What is expected
Turn every row below into a JSON list of strings, one string per line, and leave out any blank lines.

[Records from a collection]
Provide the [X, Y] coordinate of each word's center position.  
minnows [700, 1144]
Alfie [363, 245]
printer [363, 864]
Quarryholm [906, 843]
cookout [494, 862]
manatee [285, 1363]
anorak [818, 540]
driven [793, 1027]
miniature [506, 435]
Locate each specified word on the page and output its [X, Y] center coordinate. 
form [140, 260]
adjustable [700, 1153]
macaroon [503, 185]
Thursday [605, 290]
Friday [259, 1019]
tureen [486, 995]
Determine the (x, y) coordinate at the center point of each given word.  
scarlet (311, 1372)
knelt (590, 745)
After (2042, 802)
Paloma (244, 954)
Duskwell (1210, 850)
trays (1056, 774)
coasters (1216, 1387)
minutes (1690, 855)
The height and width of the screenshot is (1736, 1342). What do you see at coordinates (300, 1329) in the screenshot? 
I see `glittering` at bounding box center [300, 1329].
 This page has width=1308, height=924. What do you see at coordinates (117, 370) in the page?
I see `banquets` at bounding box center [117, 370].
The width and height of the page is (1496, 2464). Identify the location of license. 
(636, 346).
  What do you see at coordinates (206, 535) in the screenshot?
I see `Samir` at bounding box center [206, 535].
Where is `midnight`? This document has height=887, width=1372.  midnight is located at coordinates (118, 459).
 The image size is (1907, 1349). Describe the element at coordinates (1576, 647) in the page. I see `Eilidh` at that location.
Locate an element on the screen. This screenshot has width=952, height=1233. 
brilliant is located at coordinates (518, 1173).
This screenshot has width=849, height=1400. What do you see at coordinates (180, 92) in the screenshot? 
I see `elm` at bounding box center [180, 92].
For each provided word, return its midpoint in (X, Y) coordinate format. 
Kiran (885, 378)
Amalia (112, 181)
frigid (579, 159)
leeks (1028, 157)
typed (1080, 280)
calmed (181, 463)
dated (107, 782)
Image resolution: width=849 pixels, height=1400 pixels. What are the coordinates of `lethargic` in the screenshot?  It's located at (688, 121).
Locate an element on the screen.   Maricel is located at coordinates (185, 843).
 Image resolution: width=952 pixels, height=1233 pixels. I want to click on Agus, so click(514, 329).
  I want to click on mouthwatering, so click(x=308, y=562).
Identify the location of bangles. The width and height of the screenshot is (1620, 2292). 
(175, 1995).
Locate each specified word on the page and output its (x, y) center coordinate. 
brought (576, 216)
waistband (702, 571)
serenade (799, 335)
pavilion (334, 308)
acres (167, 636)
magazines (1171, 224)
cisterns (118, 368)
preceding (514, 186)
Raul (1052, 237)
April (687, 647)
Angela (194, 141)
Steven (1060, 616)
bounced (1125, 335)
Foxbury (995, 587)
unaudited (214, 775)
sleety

Worked solution
[
  "Provide the [X, Y] coordinate of each word's center position.  ",
  "minnows [700, 1144]",
  "Alfie [363, 245]",
  "printer [363, 864]",
  "Quarryholm [906, 843]",
  "cookout [494, 862]",
  "manatee [285, 1363]",
  "anorak [818, 540]",
  "driven [793, 1027]",
  "miniature [506, 435]",
  "Locate each specified word on the page and output its [X, Y] center coordinate. ",
  "form [140, 260]",
  "adjustable [700, 1153]",
  "macaroon [503, 185]",
  "Thursday [605, 290]",
  "Friday [259, 1019]",
  "tureen [486, 995]",
  "Determine the (x, y) coordinate at the center point of each given word.  ",
  "scarlet (311, 1372)",
  "knelt (590, 745)",
  "After (2042, 802)",
  "Paloma (244, 954)",
  "Duskwell (1210, 850)",
  "trays (1056, 774)",
  "coasters (1216, 1387)",
  "minutes (1690, 855)",
  "The height and width of the screenshot is (1736, 1342). What do you see at coordinates (300, 1329) in the screenshot? ",
  "I see `glittering` at bounding box center [300, 1329].",
  " This page has width=1308, height=924. What do you see at coordinates (117, 370) in the page?",
  "I see `banquets` at bounding box center [117, 370].",
  "The width and height of the page is (1496, 2464). Identify the location of license. ",
  "(636, 346).",
  "  What do you see at coordinates (206, 535) in the screenshot?",
  "I see `Samir` at bounding box center [206, 535].",
  "Where is `midnight`? This document has height=887, width=1372.  midnight is located at coordinates (118, 459).",
  " The image size is (1907, 1349). Describe the element at coordinates (1576, 647) in the page. I see `Eilidh` at that location.",
  "Locate an element on the screen. This screenshot has width=952, height=1233. ",
  "brilliant is located at coordinates (518, 1173).",
  "This screenshot has width=849, height=1400. What do you see at coordinates (180, 92) in the screenshot? ",
  "I see `elm` at bounding box center [180, 92].",
  "For each provided word, return its midpoint in (X, Y) coordinate format. ",
  "Kiran (885, 378)",
  "Amalia (112, 181)",
  "frigid (579, 159)",
  "leeks (1028, 157)",
  "typed (1080, 280)",
  "calmed (181, 463)",
  "dated (107, 782)",
  "Image resolution: width=849 pixels, height=1400 pixels. What are the coordinates of `lethargic` in the screenshot?  It's located at (688, 121).",
  "Locate an element on the screen.   Maricel is located at coordinates (185, 843).",
  " Image resolution: width=952 pixels, height=1233 pixels. I want to click on Agus, so click(514, 329).",
  "  I want to click on mouthwatering, so click(x=308, y=562).",
  "Identify the location of bangles. The width and height of the screenshot is (1620, 2292). ",
  "(175, 1995).",
  "Locate each specified word on the page and output its (x, y) center coordinate. ",
  "brought (576, 216)",
  "waistband (702, 571)",
  "serenade (799, 335)",
  "pavilion (334, 308)",
  "acres (167, 636)",
  "magazines (1171, 224)",
  "cisterns (118, 368)",
  "preceding (514, 186)",
  "Raul (1052, 237)",
  "April (687, 647)",
  "Angela (194, 141)",
  "Steven (1060, 616)",
  "bounced (1125, 335)",
  "Foxbury (995, 587)",
  "unaudited (214, 775)",
  "sleety"
]